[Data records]

::::::::::

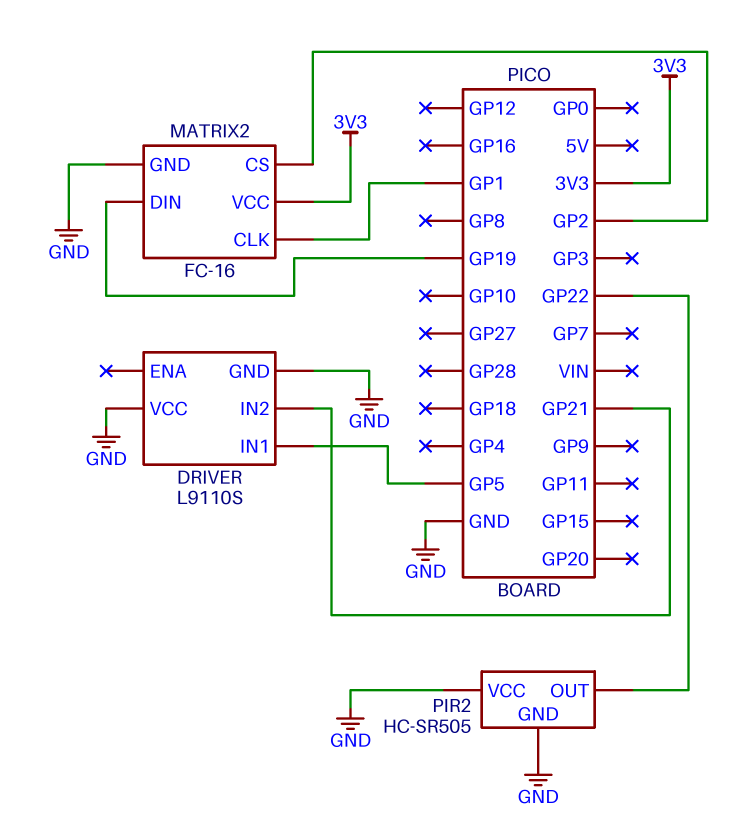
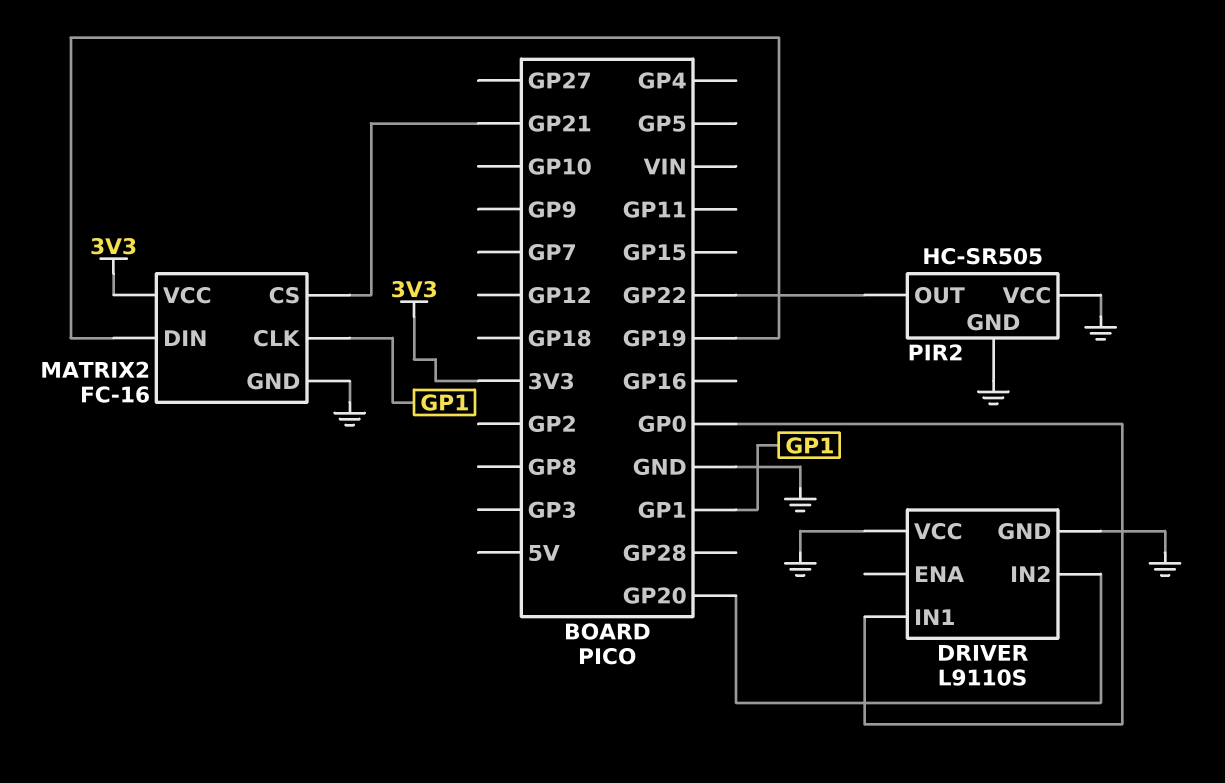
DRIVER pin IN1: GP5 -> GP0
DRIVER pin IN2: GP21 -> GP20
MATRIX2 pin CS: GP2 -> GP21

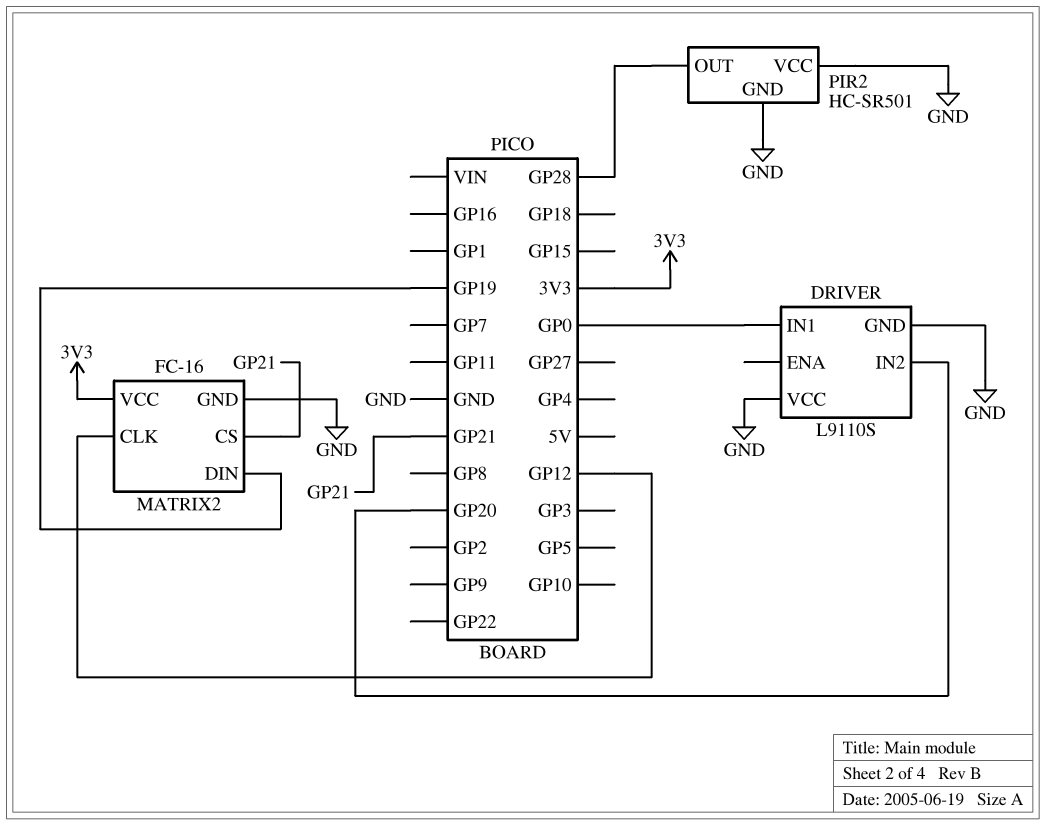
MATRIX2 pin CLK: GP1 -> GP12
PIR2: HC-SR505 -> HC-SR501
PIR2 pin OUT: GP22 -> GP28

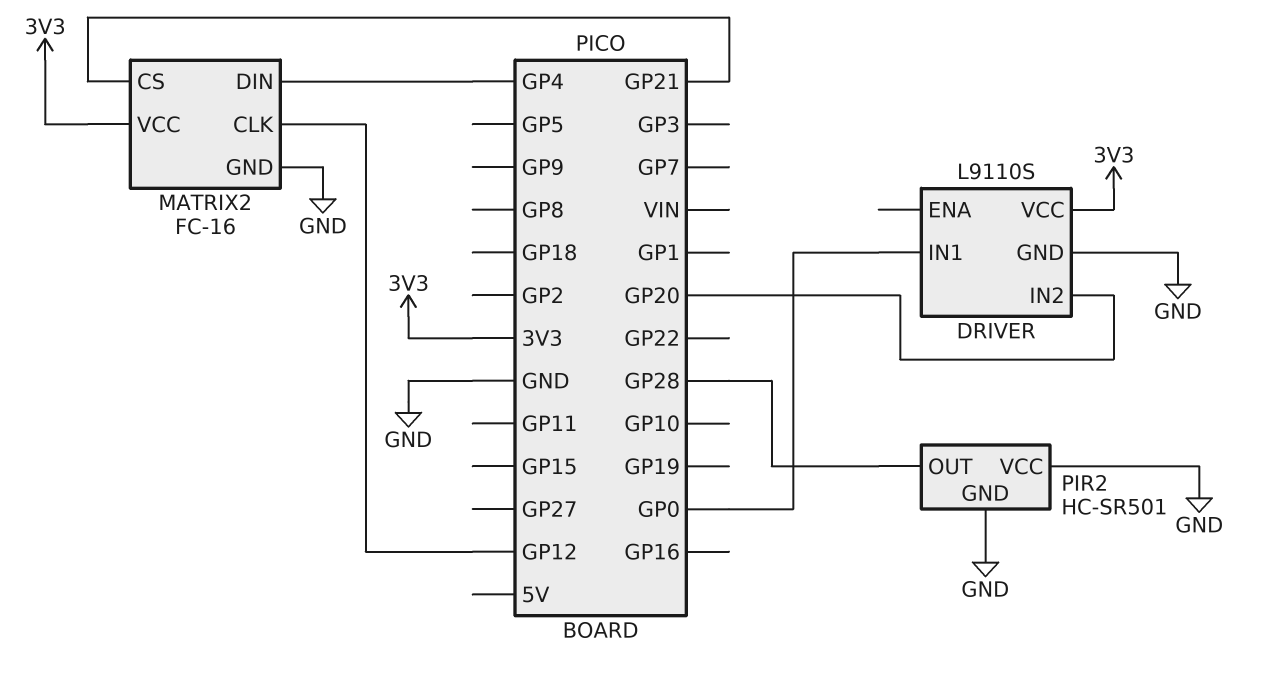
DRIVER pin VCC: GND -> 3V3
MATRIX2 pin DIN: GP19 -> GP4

::::::::::

**What you need to do**
Which of the lines above hold the word "DRIVER"? Copy each one.

**Response box**
DRIVER pin IN1: GP5 -> GP0
DRIVER pin IN2: GP21 -> GP20
DRIVER pin VCC: GND -> 3V3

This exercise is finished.